### TASK DETAILS
Retype, exactly as they appear below, the lines between the line holding "pink brick B11:B12" and the line holding "lime brick G9:H9", both ends included.

DATA UNDER STUDY: Begin

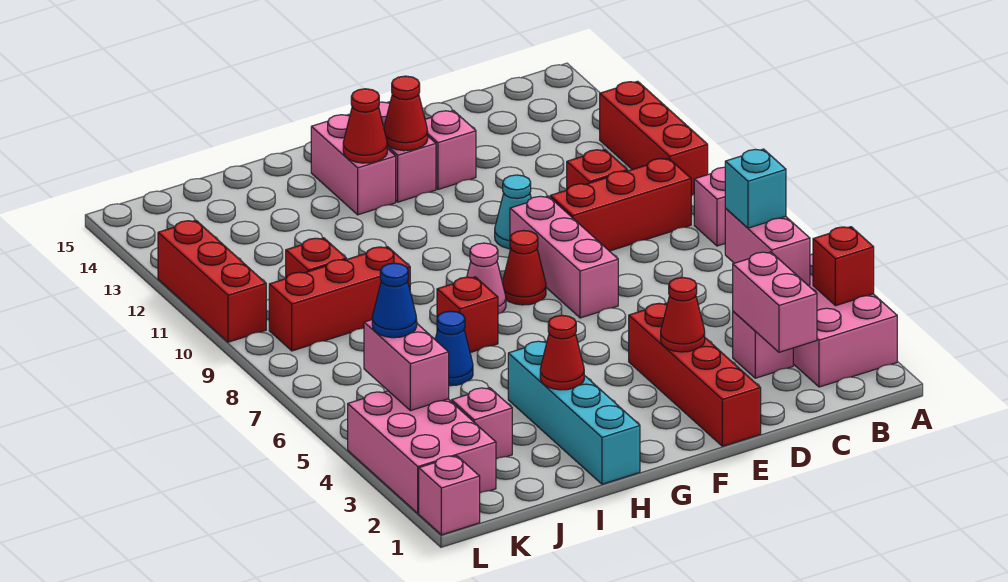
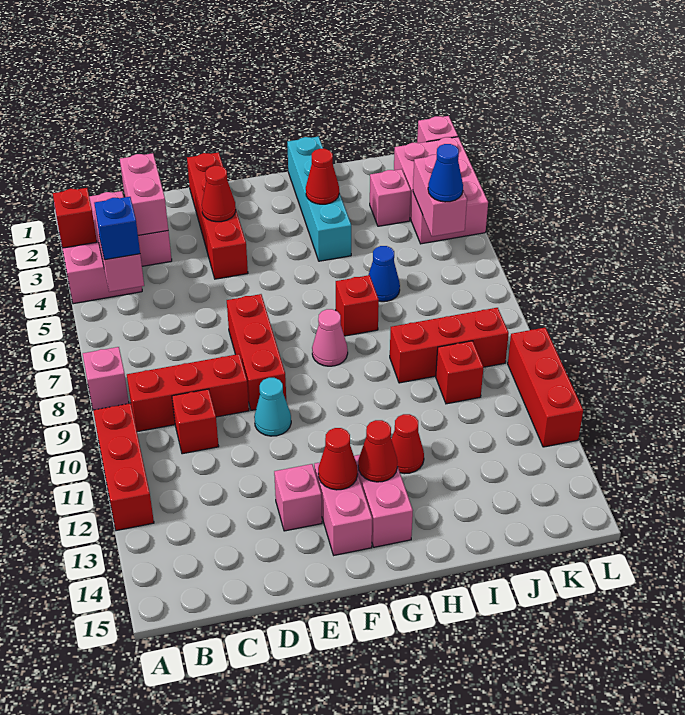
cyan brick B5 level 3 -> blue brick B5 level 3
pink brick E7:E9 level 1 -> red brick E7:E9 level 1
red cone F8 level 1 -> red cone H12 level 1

DATA UNDER STUDY: End
DATA UNDER STUDY: Begin

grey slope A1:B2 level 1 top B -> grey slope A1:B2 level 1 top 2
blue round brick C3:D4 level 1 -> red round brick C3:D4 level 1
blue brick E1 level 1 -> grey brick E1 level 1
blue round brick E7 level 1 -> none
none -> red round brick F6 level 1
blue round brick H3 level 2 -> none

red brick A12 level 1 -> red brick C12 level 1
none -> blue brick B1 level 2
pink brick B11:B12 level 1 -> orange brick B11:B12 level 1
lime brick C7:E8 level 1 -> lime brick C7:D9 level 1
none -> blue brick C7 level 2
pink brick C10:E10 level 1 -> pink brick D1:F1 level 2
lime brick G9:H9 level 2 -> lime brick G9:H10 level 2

DATA UNDER STUDY: End

### RESULT
pink brick B11:B12 level 1 -> orange brick B11:B12 level 1
lime brick C7:E8 level 1 -> lime brick C7:D9 level 1
none -> blue brick C7 level 2
pink brick C10:E10 level 1 -> pink brick D1:F1 level 2
lime brick G9:H9 level 2 -> lime brick G9:H10 level 2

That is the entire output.